[The task] Exactly and only the lines below from the one containing "brown brick F10:H10" down to the one containing "none -> tan brick I5 level 1" are wanted, both included; please exclude every picture.

[Scene comparison data]
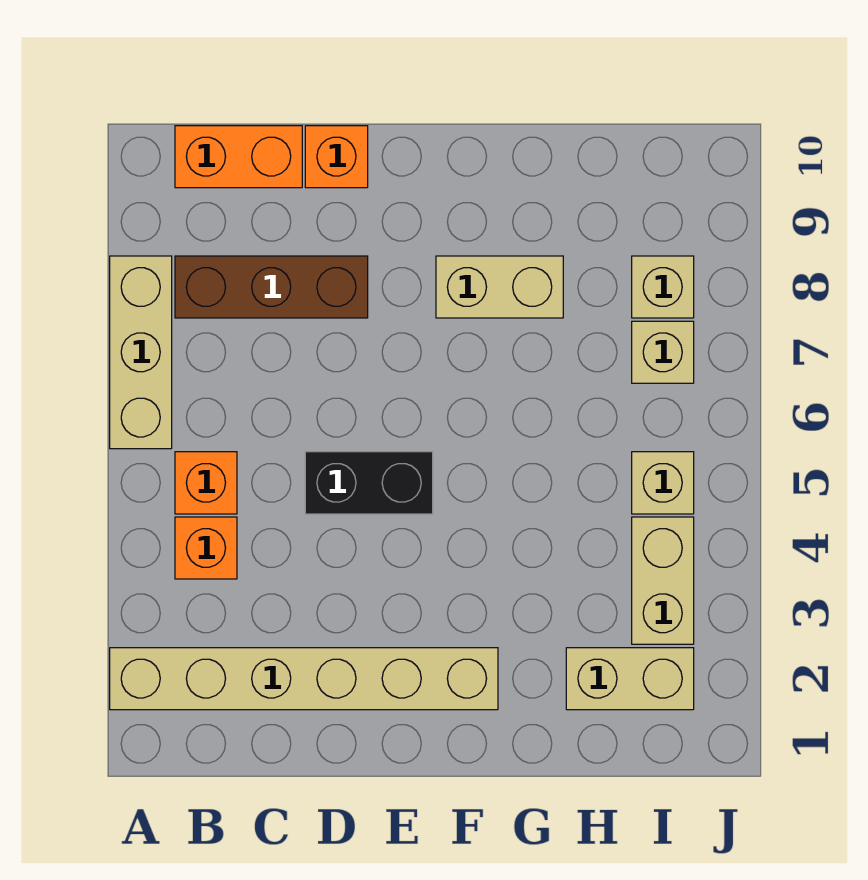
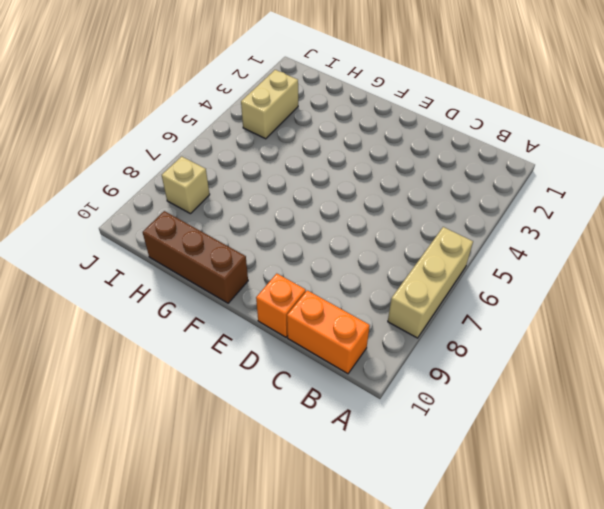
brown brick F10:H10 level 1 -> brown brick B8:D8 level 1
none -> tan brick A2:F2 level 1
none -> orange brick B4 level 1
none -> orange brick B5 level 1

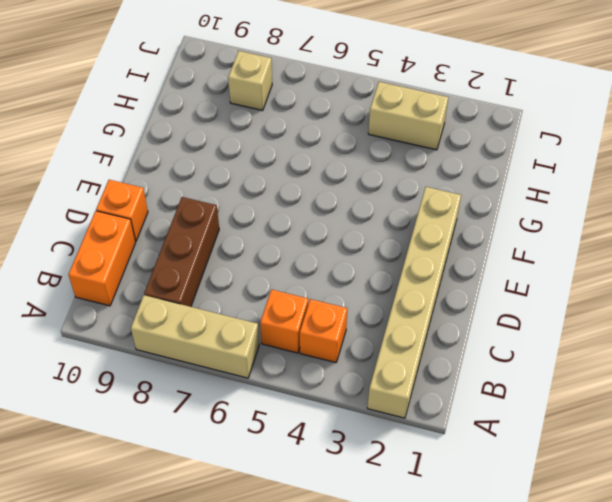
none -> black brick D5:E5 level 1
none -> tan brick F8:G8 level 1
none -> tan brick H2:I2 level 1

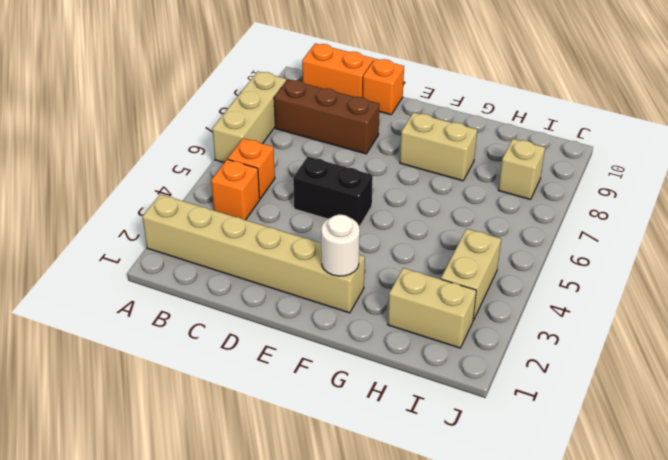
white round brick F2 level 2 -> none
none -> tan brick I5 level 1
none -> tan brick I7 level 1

...

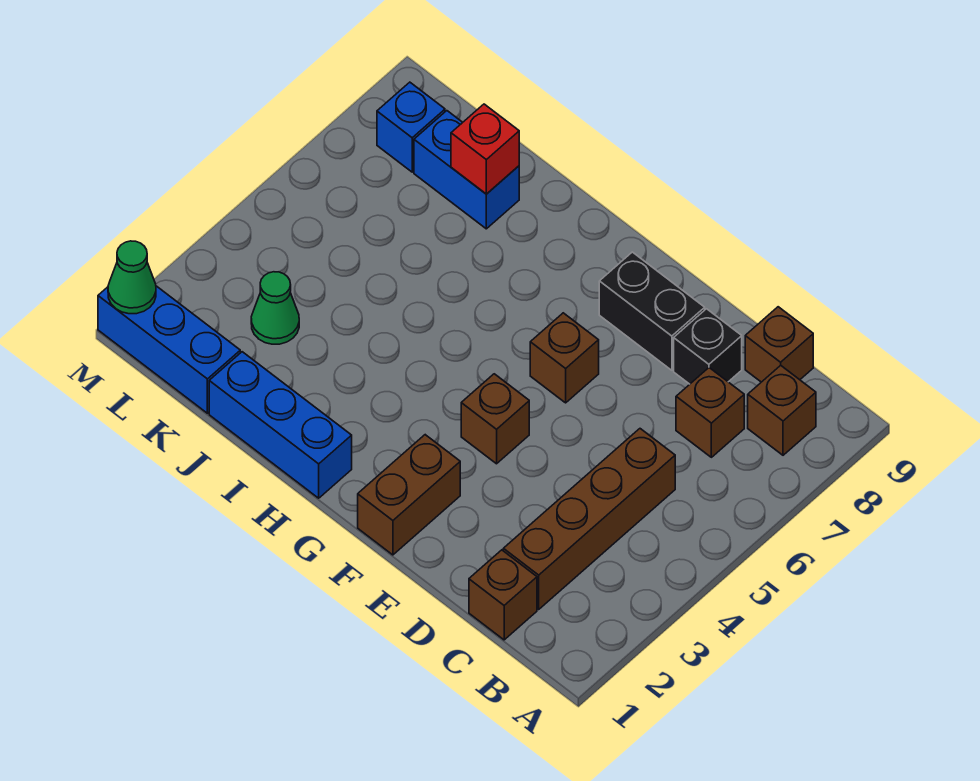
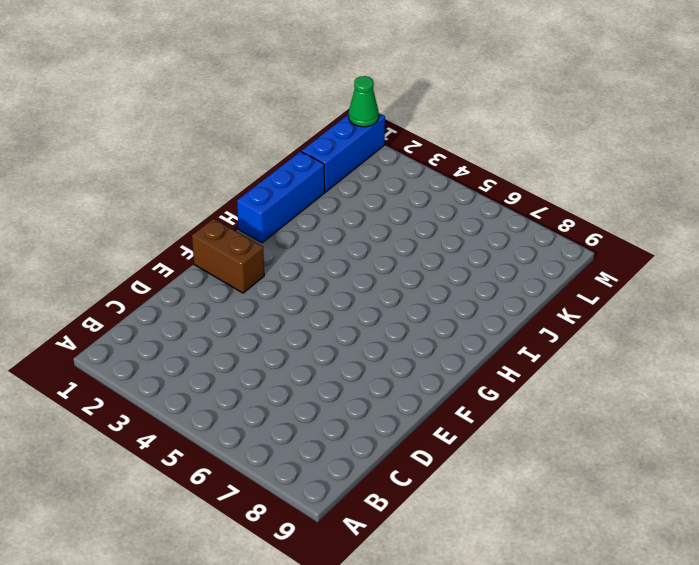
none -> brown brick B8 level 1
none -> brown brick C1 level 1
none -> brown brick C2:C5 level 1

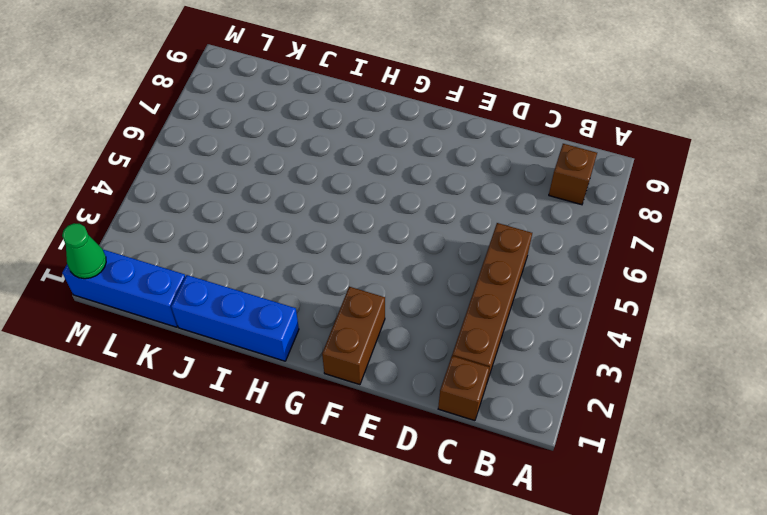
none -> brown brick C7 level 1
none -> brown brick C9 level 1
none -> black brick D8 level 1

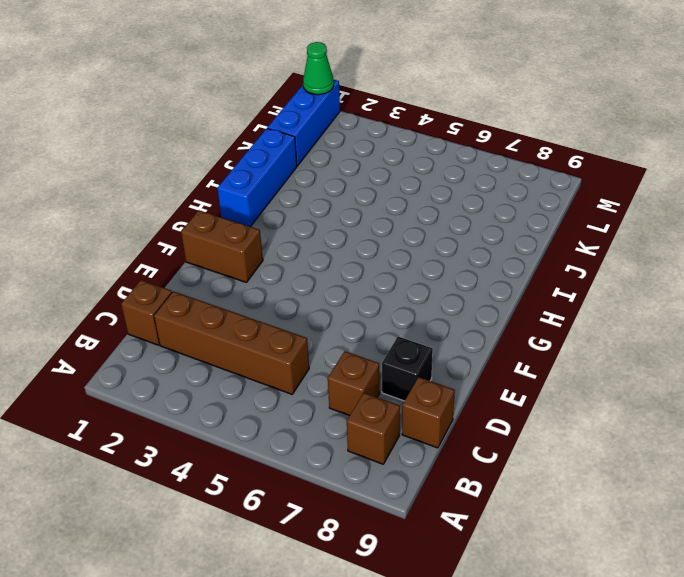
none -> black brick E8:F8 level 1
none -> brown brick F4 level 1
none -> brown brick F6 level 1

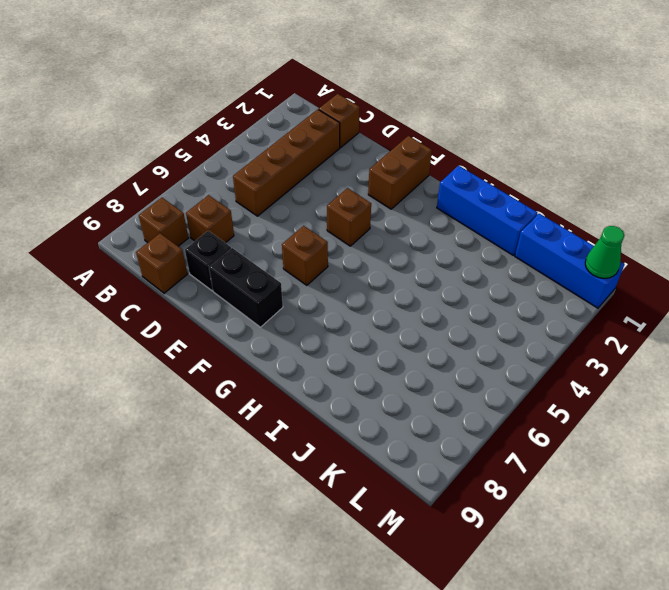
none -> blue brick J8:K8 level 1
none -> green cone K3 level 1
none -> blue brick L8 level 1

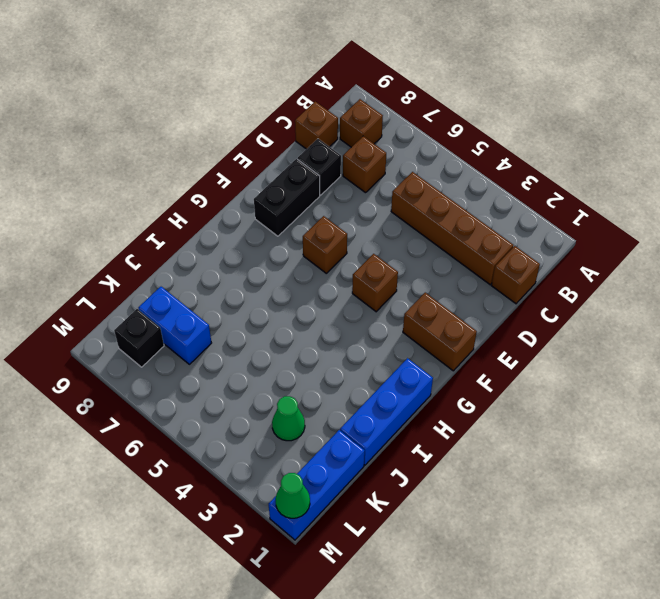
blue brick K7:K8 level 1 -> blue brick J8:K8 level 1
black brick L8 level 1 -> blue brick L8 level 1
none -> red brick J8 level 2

[Written response]
brown brick F10:H10 level 1 -> brown brick B8:D8 level 1
none -> tan brick A2:F2 level 1
none -> orange brick B4 level 1
none -> orange brick B5 level 1

none -> black brick D5:E5 level 1
none -> tan brick F8:G8 level 1
none -> tan brick H2:I2 level 1

white round brick F2 level 2 -> none
none -> tan brick I5 level 1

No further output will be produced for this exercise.